== Segment start ==

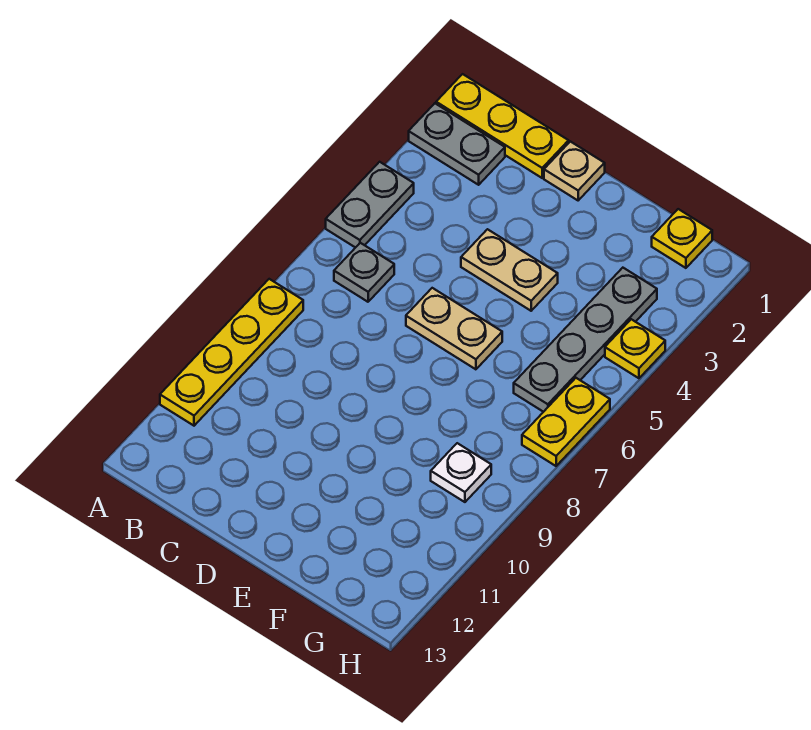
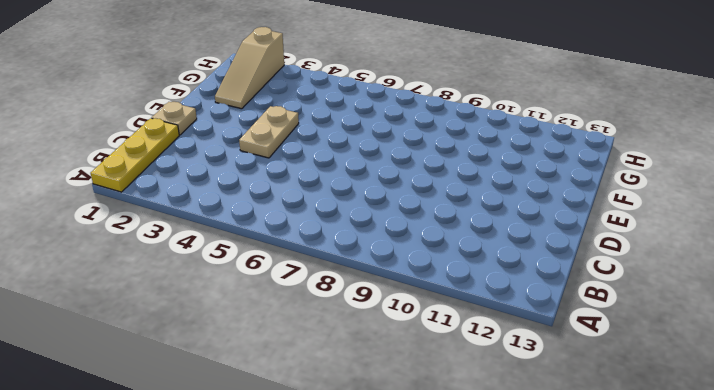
tan slope F2:H2 level 1 top H -> none
none -> grey plate A2:B2 level 1
none -> grey plate A4:A5 level 1
none -> yellow plate A8:A11 level 1

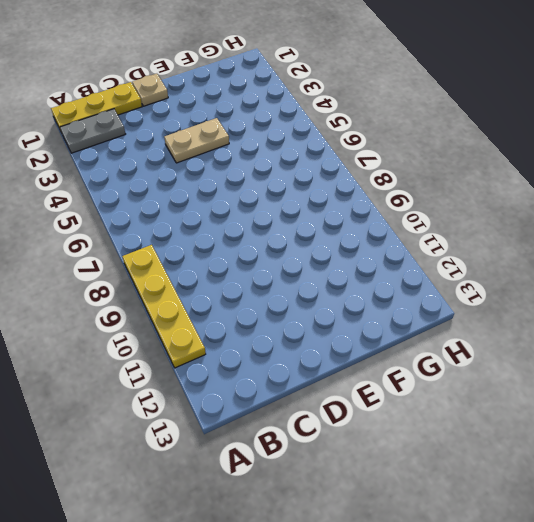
none -> grey plate A4:A5 level 1
none -> grey plate B6 level 1
none -> tan plate D6:E6 level 1

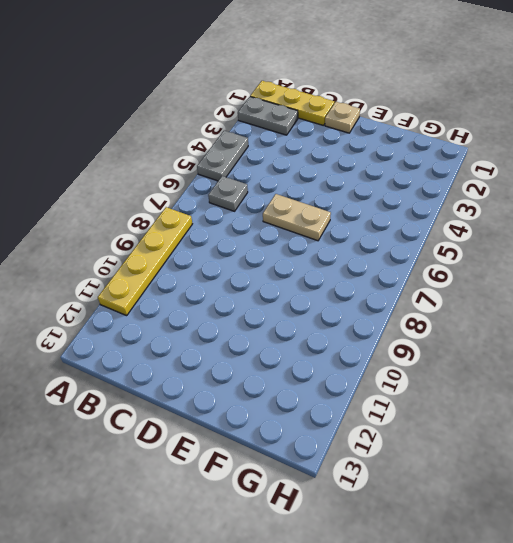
none -> tan plate D4:E4 level 1
none -> yellow plate G1 level 1
none -> grey plate G3:G6 level 1

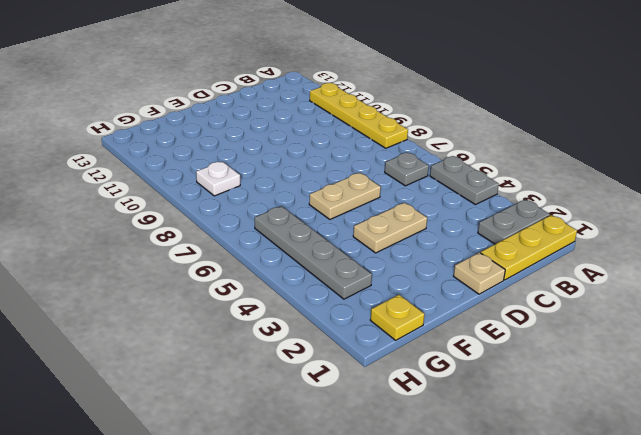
none -> yellow plate H4 level 1
none -> yellow plate H6:H7 level 1

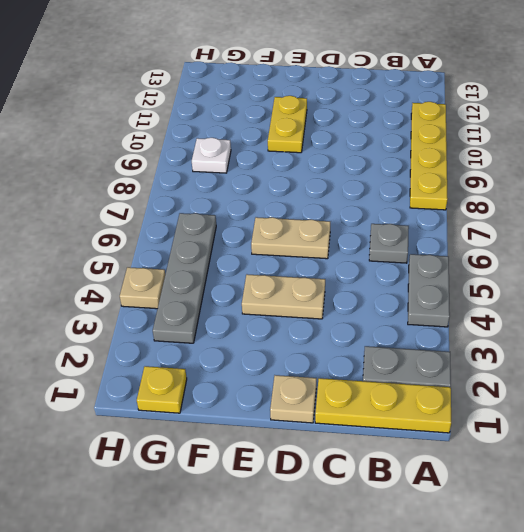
yellow plate E10:E11 level 1 -> yellow plate H6:H7 level 1
tan plate H4 level 1 -> yellow plate H4 level 1

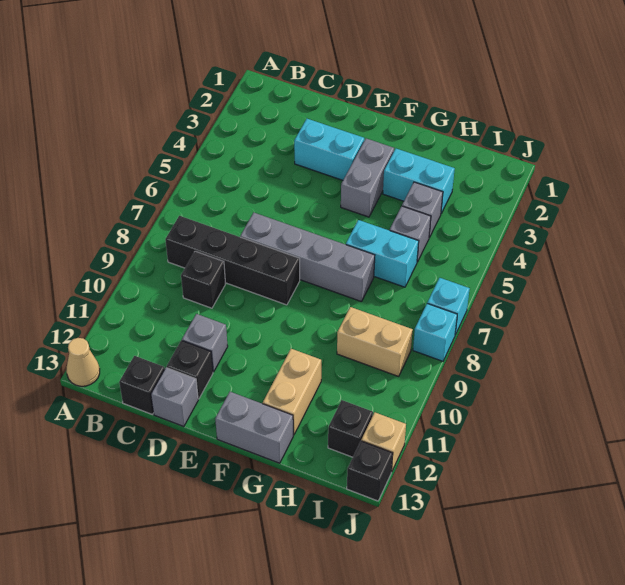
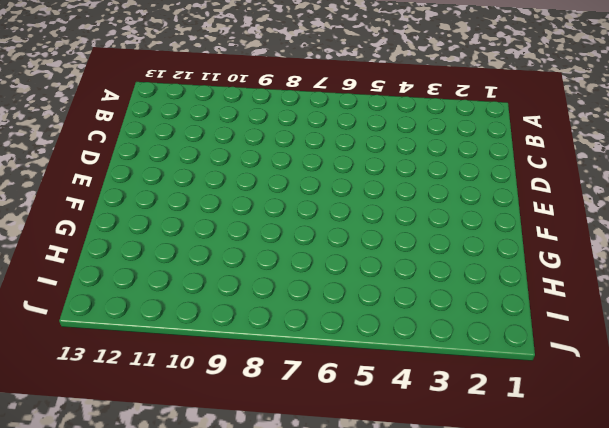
none -> tan cone A13 level 1
none -> black brick B8:E8 level 1
none -> black brick C9 level 1

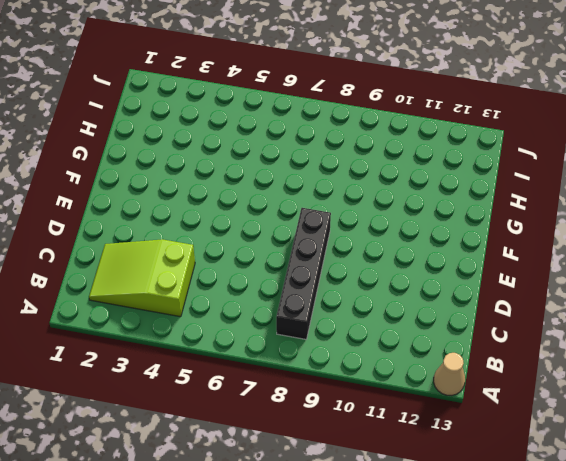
lime slope B2:C4 level 1 top 4 -> none
none -> black brick C9 level 1
none -> black brick C13 level 1
none -> cyan brick D3:E3 level 1

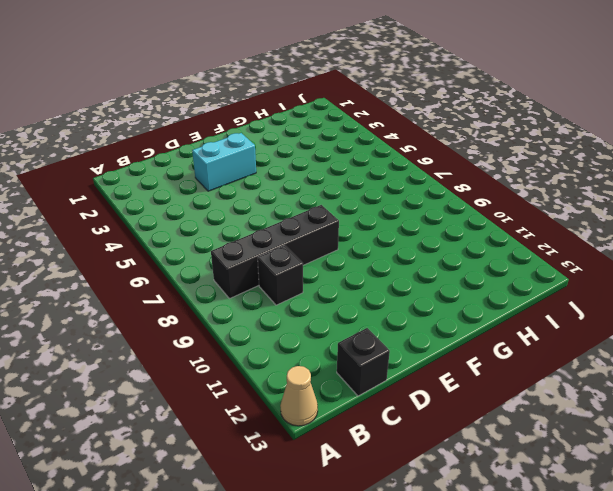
none -> grey brick D7:G7 level 1
none -> grey brick D11 level 1
none -> black brick D12 level 1

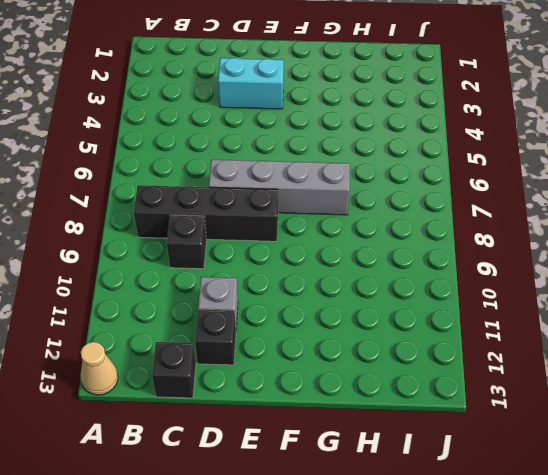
none -> grey brick D13 level 1
none -> grey brick F3:F4 level 1
none -> grey brick F13:G13 level 1

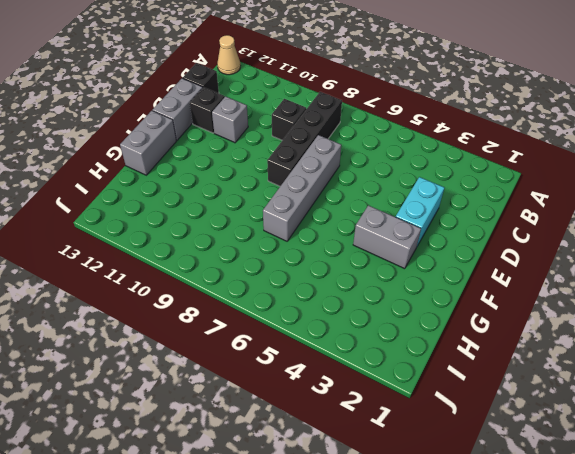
grey brick D13:E13 level 1 -> grey brick D13 level 1
none -> cyan brick G3:H3 level 1
none -> cyan brick G6:H6 level 1
none -> tan brick G11:G12 level 1

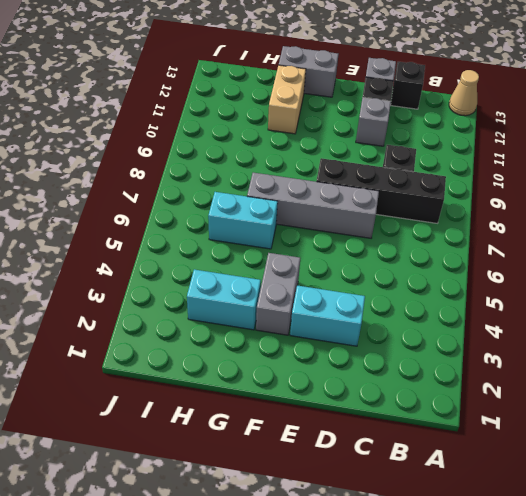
none -> grey brick H4 level 1
none -> grey brick H5 level 1
none -> tan brick H9:I9 level 1

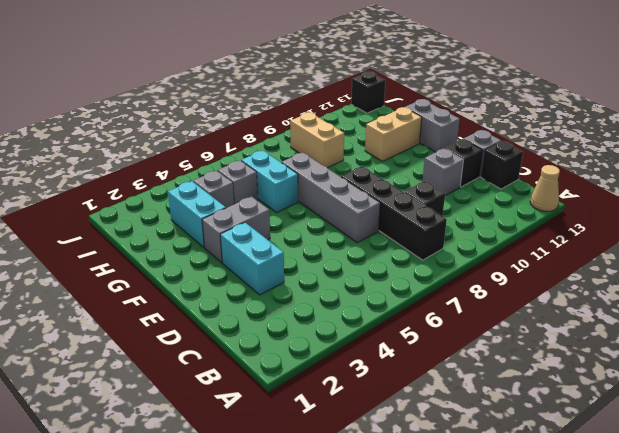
none -> black brick I12 level 1
none -> cyan brick J7 level 1
none -> cyan brick J8 level 1

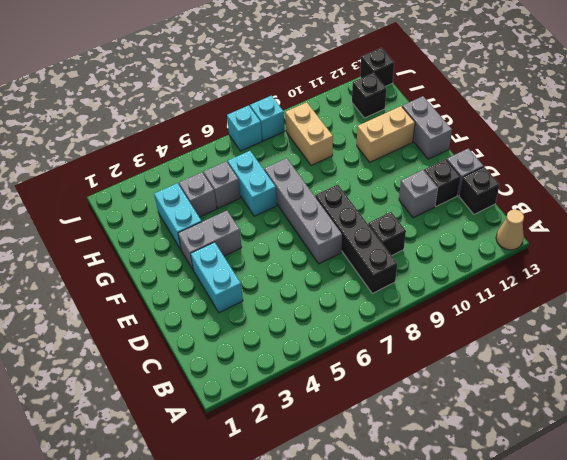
none -> tan brick J12 level 1

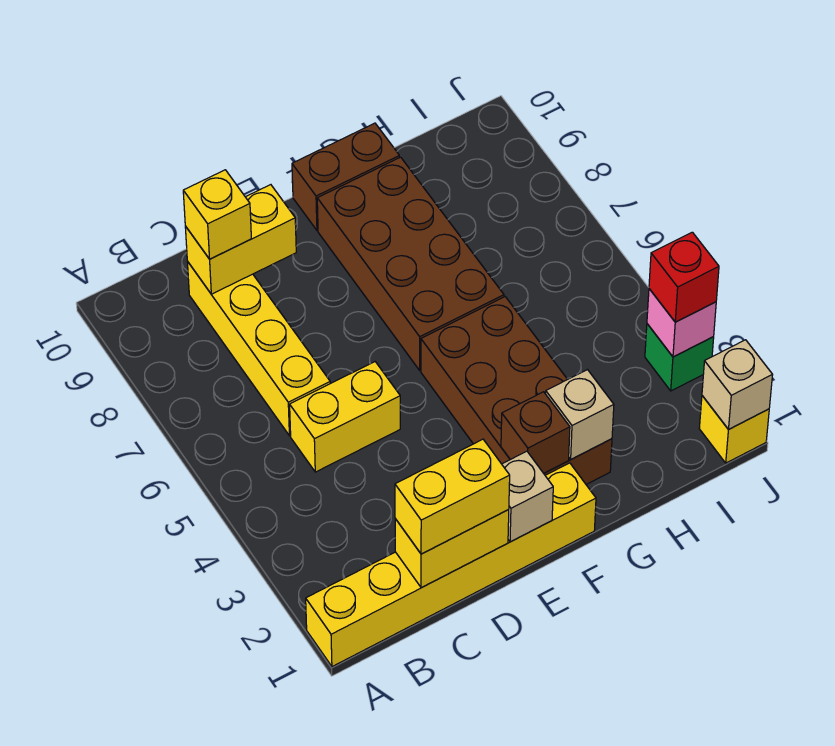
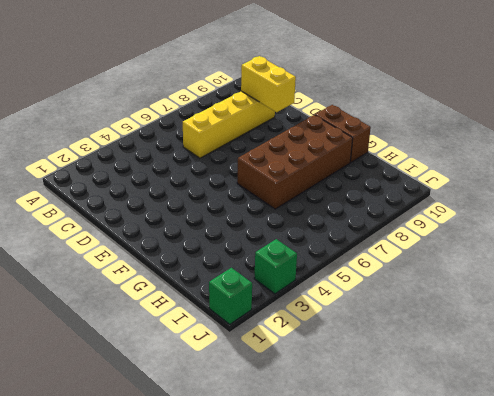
green brick J1 level 1 -> yellow brick J1 level 1
none -> yellow brick A1:F1 level 1
none -> yellow brick C5:D5 level 1
none -> brown brick F2:G5 level 1

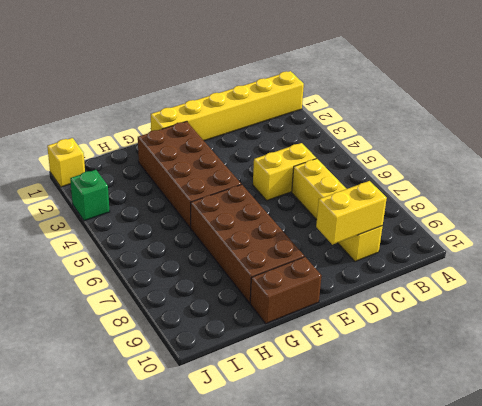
none -> yellow brick C1:D1 level 2
none -> tan brick E1 level 2
none -> brown brick F2 level 2

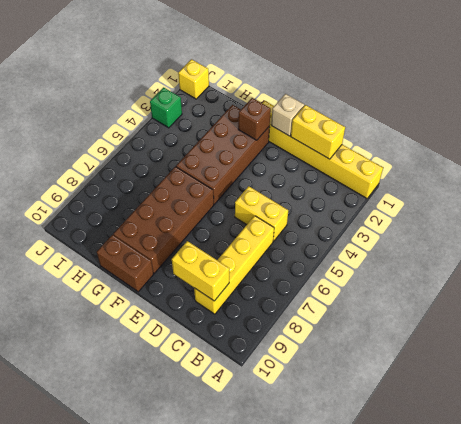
none -> tan brick G2 level 2
none -> tan brick J1 level 2
none -> pink brick J3 level 2

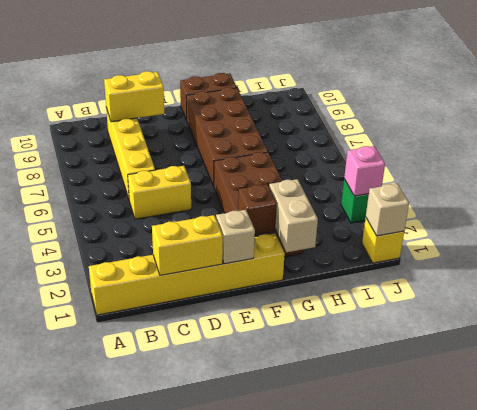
tan brick G1:G2 level 2 -> tan brick G2 level 2
none -> yellow brick C1:D1 level 3
none -> yellow brick C9 level 3
none -> red brick J3 level 3

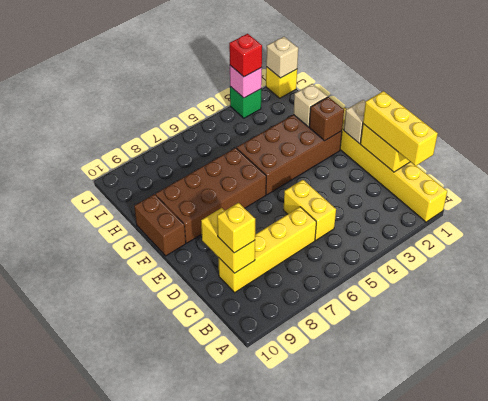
yellow brick B1:D1 level 3 -> yellow brick C1:D1 level 3

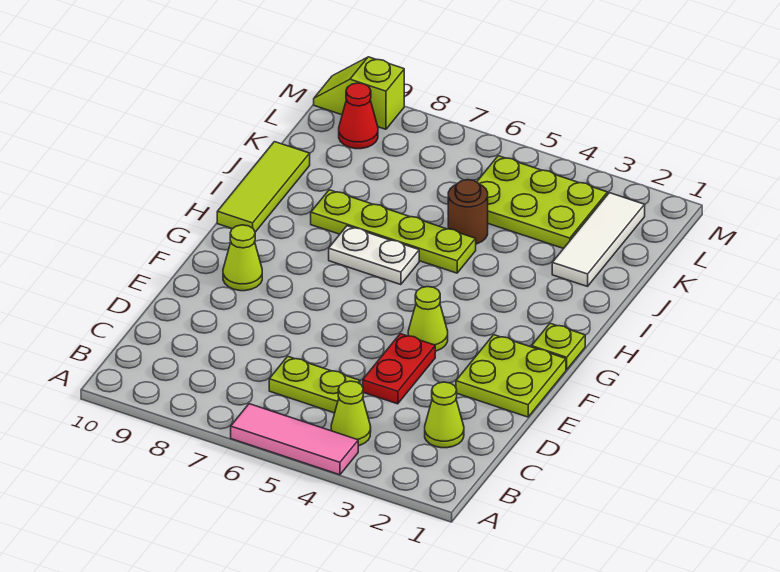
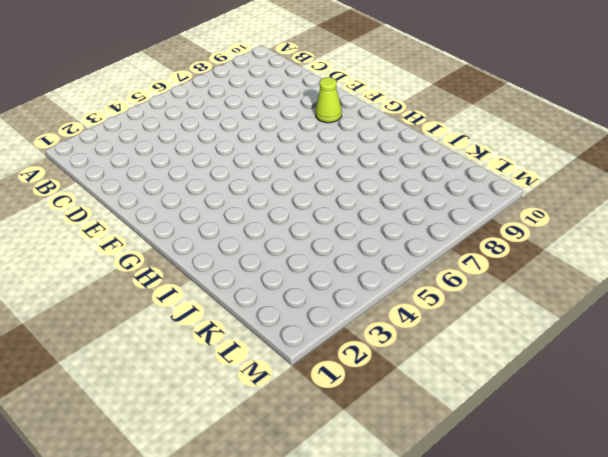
none -> pink tile A4:A6 level 1
none -> lime cone B4 level 1
none -> lime cone C2 level 1

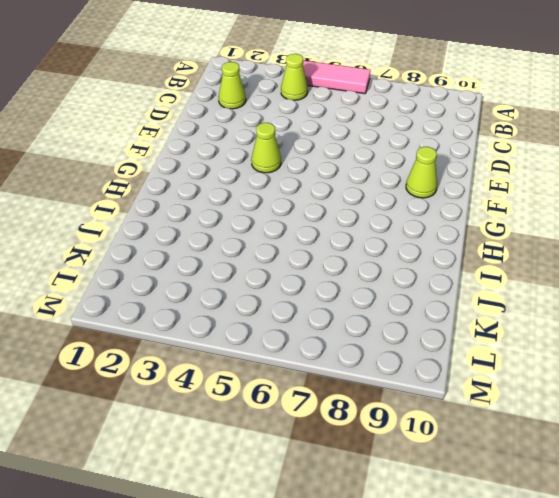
none -> lime plate C5:C6 level 1
none -> red plate D4:E4 level 1
none -> lime plate E1:F2 level 1

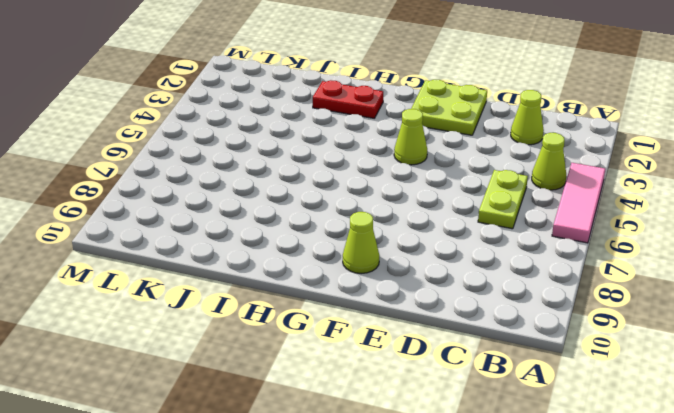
red plate H2:I2 level 1 -> red plate D4:E4 level 1
none -> lime plate G1 level 1
none -> white plate H6:H7 level 1
none -> lime tile H10:J10 level 1

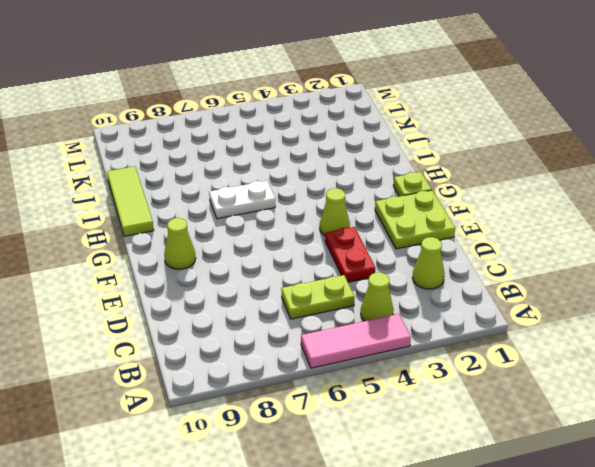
none -> lime plate I5:I8 level 1
none -> white tile J2:L2 level 1
none -> brown round brick J5 level 1

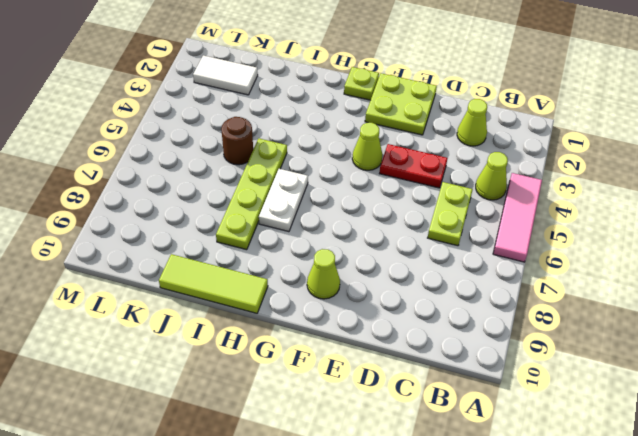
white tile K2:L2 level 1 -> white tile J2:L2 level 1
none -> lime plate K3:L5 level 1
none -> red cone L9 level 1
none -> lime slope M9:M10 level 1 top 9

== Segment end ==

→ Activity:
Would you please write out the entries in full, exactly as they read, but without pictures?

→ Response area:
tan slope F2:H2 level 1 top H -> none
none -> grey plate A2:B2 level 1
none -> grey plate A4:A5 level 1
none -> yellow plate A8:A11 level 1

none -> grey plate A4:A5 level 1
none -> grey plate B6 level 1
none -> tan plate D6:E6 level 1

none -> tan plate D4:E4 level 1
none -> yellow plate G1 level 1
none -> grey plate G3:G6 level 1

none -> yellow plate H4 level 1
none -> yellow plate H6:H7 level 1

yellow plate E10:E11 level 1 -> yellow plate H6:H7 level 1
tan plate H4 level 1 -> yellow plate H4 level 1

none -> tan cone A13 level 1
none -> black brick B8:E8 level 1
none -> black brick C9 level 1

lime slope B2:C4 level 1 top 4 -> none
none -> black brick C9 level 1
none -> black brick C13 level 1
none -> cyan brick D3:E3 level 1

none -> grey brick D7:G7 level 1
none -> grey brick D11 level 1
none -> black brick D12 level 1

none -> grey brick D13 level 1
none -> grey brick F3:F4 level 1
none -> grey brick F13:G13 level 1

grey brick D13:E13 level 1 -> grey brick D13 level 1
none -> cyan brick G3:H3 level 1
none -> cyan brick G6:H6 level 1
none -> tan brick G11:G12 level 1

none -> grey brick H4 level 1
none -> grey brick H5 level 1
none -> tan brick H9:I9 level 1

none -> black brick I12 level 1
none -> cyan brick J7 level 1
none -> cyan brick J8 level 1

none -> tan brick J12 level 1

green brick J1 level 1 -> yellow brick J1 level 1
none -> yellow brick A1:F1 level 1
none -> yellow brick C5:D5 level 1
none -> brown brick F2:G5 level 1

none -> yellow brick C1:D1 level 2
none -> tan brick E1 level 2
none -> brown brick F2 level 2

none -> tan brick G2 level 2
none -> tan brick J1 level 2
none -> pink brick J3 level 2

tan brick G1:G2 level 2 -> tan brick G2 level 2
none -> yellow brick C1:D1 level 3
none -> yellow brick C9 level 3
none -> red brick J3 level 3

yellow brick B1:D1 level 3 -> yellow brick C1:D1 level 3

none -> pink tile A4:A6 level 1
none -> lime cone B4 level 1
none -> lime cone C2 level 1

none -> lime plate C5:C6 level 1
none -> red plate D4:E4 level 1
none -> lime plate E1:F2 level 1

red plate H2:I2 level 1 -> red plate D4:E4 level 1
none -> lime plate G1 level 1
none -> white plate H6:H7 level 1
none -> lime tile H10:J10 level 1

none -> lime plate I5:I8 level 1
none -> white tile J2:L2 level 1
none -> brown round brick J5 level 1

white tile K2:L2 level 1 -> white tile J2:L2 level 1
none -> lime plate K3:L5 level 1
none -> red cone L9 level 1
none -> lime slope M9:M10 level 1 top 9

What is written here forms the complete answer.